▶ HOW TO COMPLETE THIS TASK: In the listing below, how many lines contain the word "spoon"? Answer with the number alone.
--- --- ---
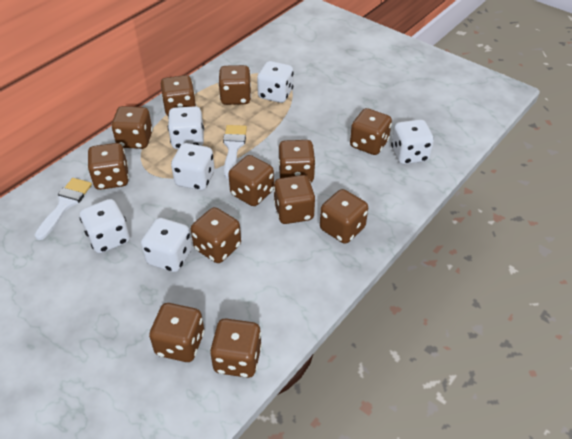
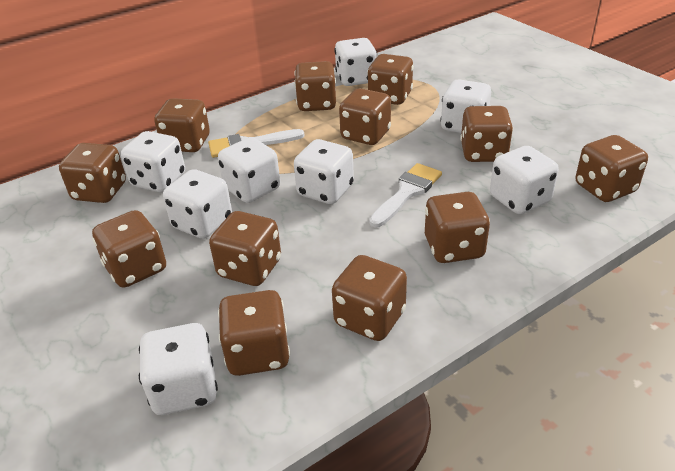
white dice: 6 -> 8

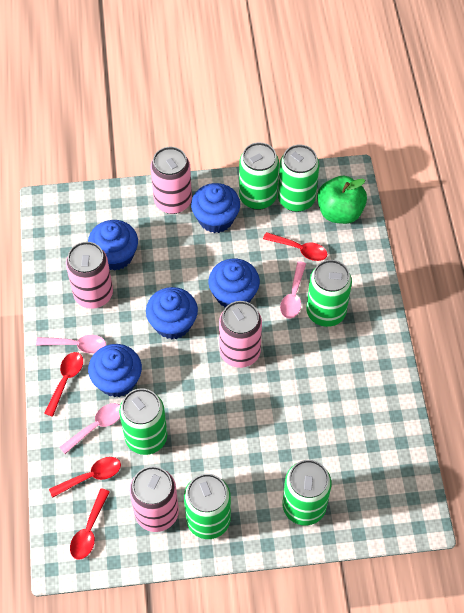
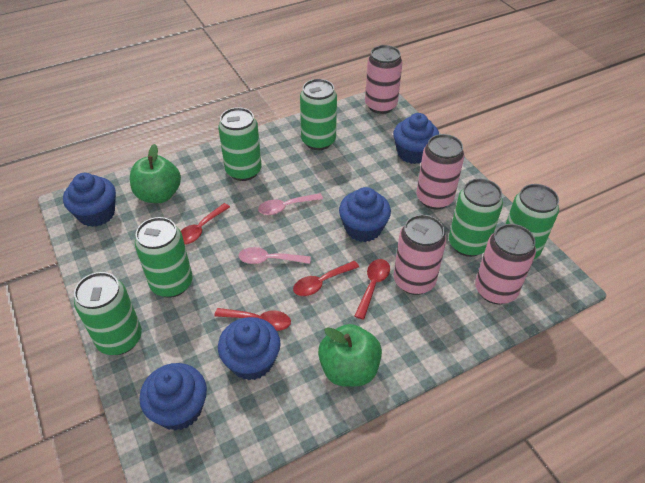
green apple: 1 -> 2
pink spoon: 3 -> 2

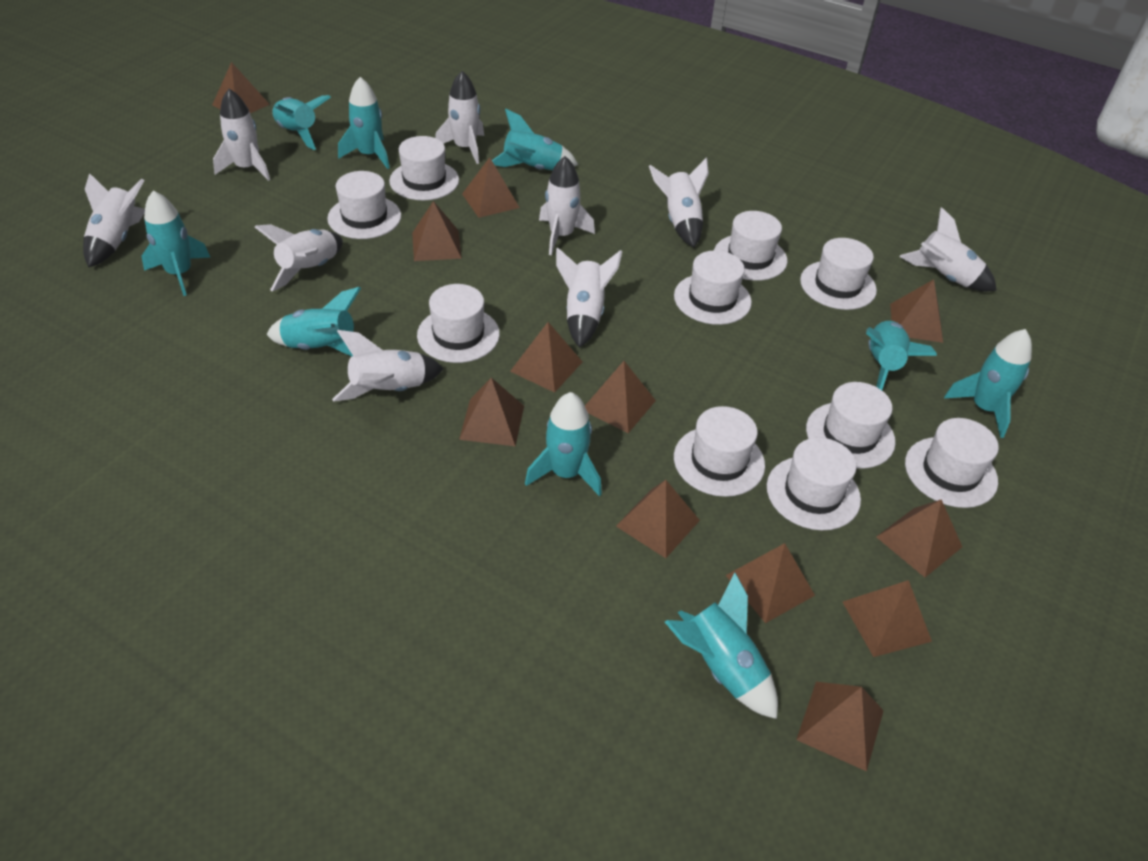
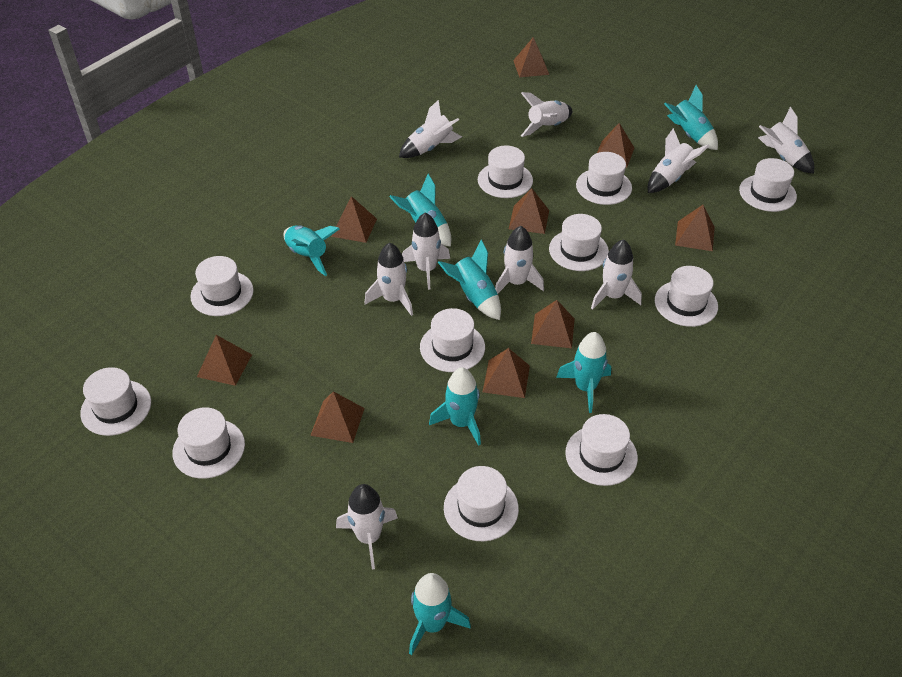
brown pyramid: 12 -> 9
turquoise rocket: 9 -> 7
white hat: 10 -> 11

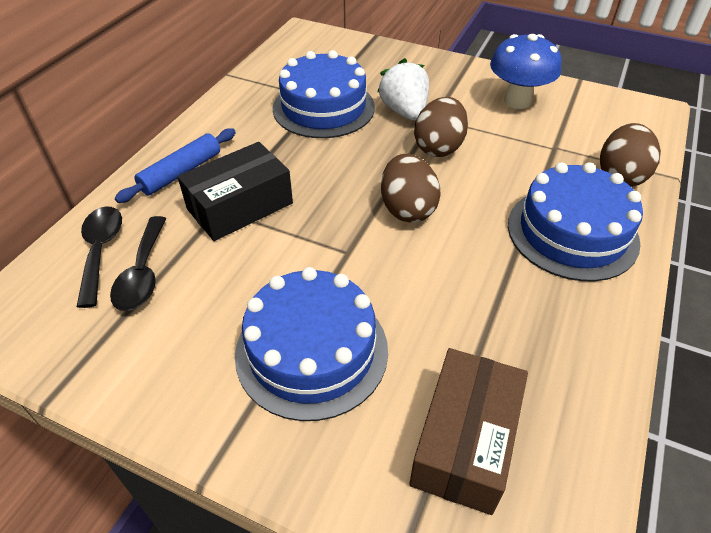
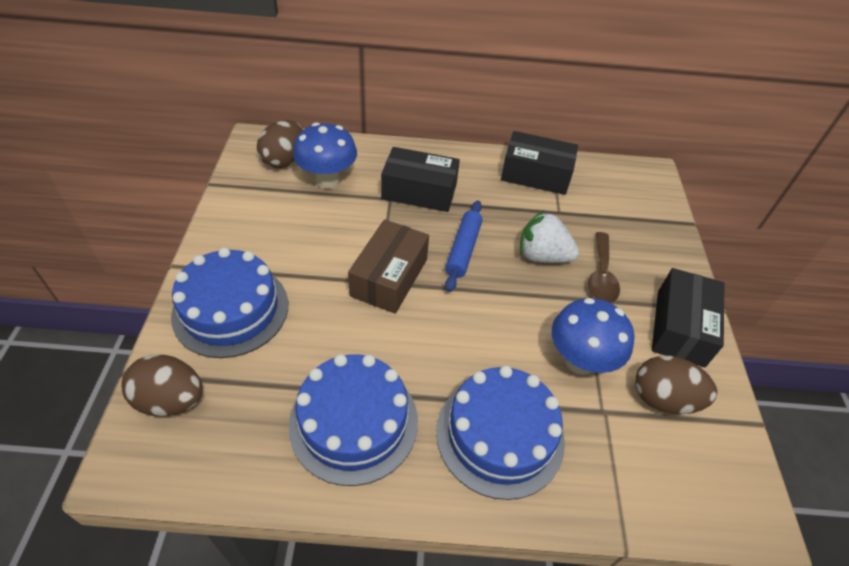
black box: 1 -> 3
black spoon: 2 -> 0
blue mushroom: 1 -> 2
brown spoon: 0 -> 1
--- --- ---
▶ EXERCISE OUTPUT: 3